Task details - Within these records, how many lines hold "none"? Give the number alone.

Given records -
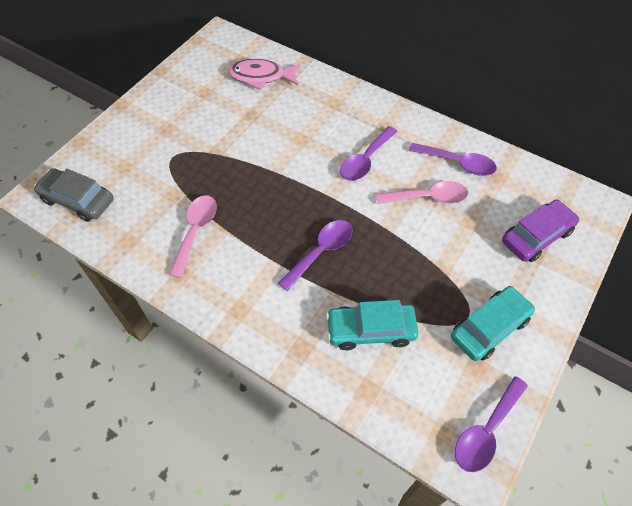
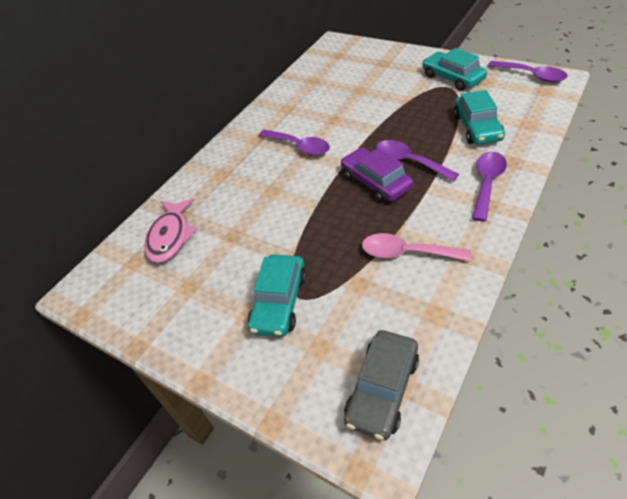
camera: 85 degrees left, 10 degrees down
(172, 145) = (279, 302): none -> turquoise car
(427, 198) = (339, 110): pink spoon -> none
(457, 163) = (300, 99): purple spoon -> purple spoon (487, 183)
(536, 236) = (368, 63): purple car -> purple car (376, 182)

Reply - 2